Copy out every line of the listing below word for word, omitting the pictures.
* Begin RECORDS SHOWN *
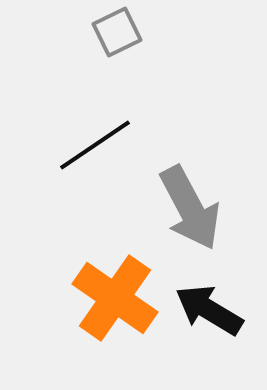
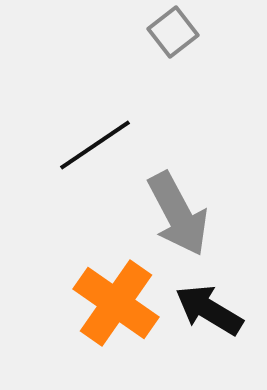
gray square: moved 56 px right; rotated 12 degrees counterclockwise
gray arrow: moved 12 px left, 6 px down
orange cross: moved 1 px right, 5 px down
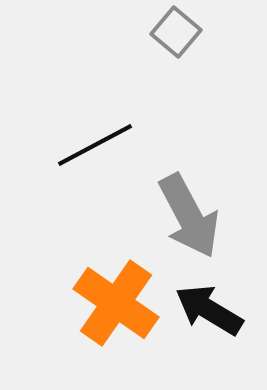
gray square: moved 3 px right; rotated 12 degrees counterclockwise
black line: rotated 6 degrees clockwise
gray arrow: moved 11 px right, 2 px down
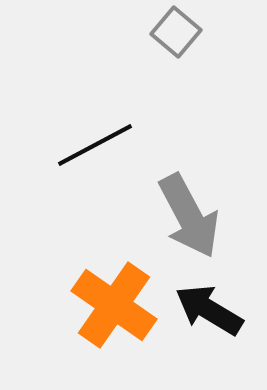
* End RECORDS SHOWN *
** TASK OUTPUT **
gray square: moved 56 px right; rotated 12 degrees counterclockwise
gray arrow: moved 12 px left, 6 px down
orange cross: moved 1 px right, 5 px down
gray square: moved 3 px right; rotated 12 degrees counterclockwise
black line: rotated 6 degrees clockwise
gray arrow: moved 11 px right, 2 px down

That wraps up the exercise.